> [EXERCISE OBJECTIVE]: From the entries that follow, reproduce exactly and only the lines from the line with "white 2x3 plate" to the line with "brown 1x2 brick [345,78,395,145] -> none", endpoints included.

> [INPUT]:

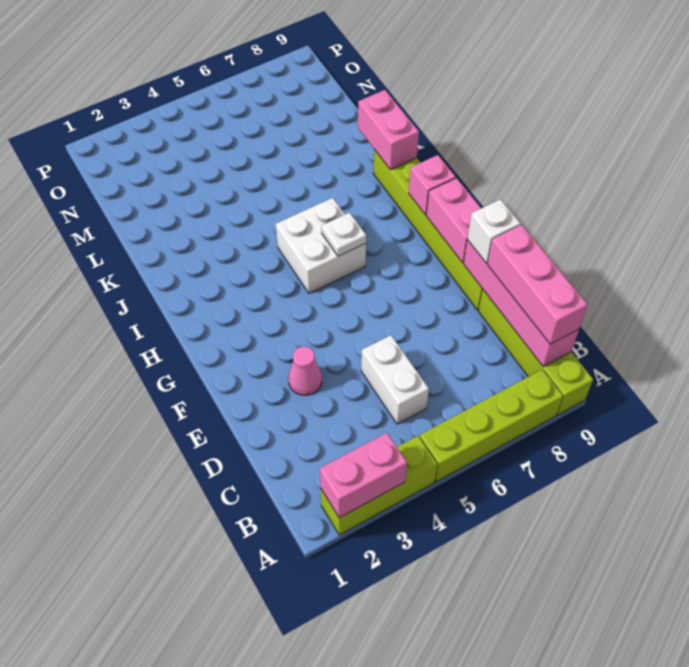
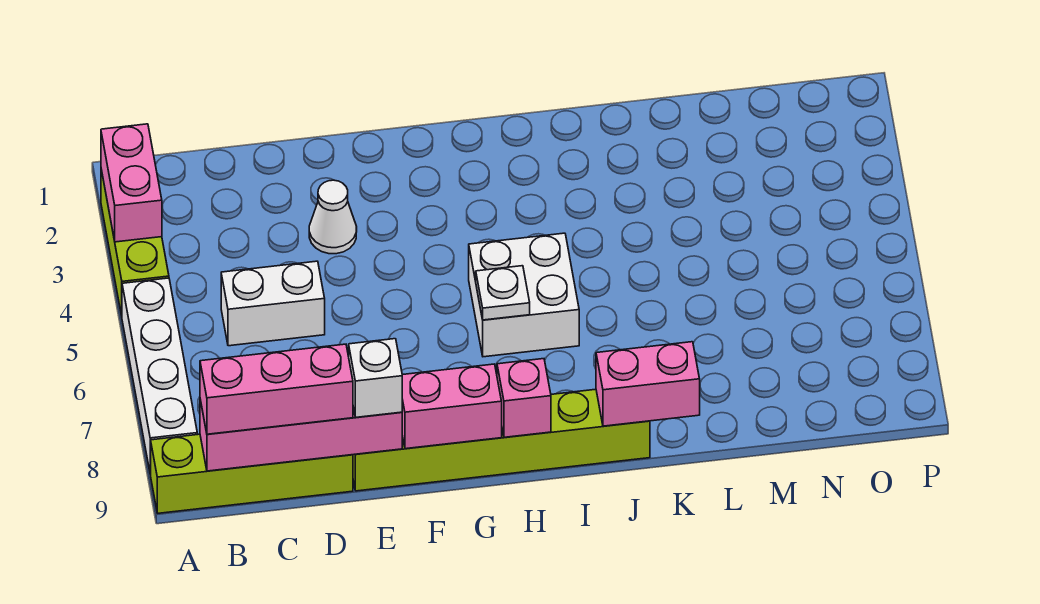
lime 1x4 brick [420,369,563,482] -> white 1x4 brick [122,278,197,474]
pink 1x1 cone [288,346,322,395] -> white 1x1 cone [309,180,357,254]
...
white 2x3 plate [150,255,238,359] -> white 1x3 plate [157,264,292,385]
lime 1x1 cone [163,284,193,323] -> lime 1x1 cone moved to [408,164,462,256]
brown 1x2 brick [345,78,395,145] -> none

> [ANSWER FOR THE TASK]:
white 2x3 plate [150,255,238,359] -> white 1x3 plate [157,264,292,385]
lime 1x1 cone [163,284,193,323] -> lime 1x1 cone moved to [408,164,462,256]
brown 1x2 brick [345,78,395,145] -> none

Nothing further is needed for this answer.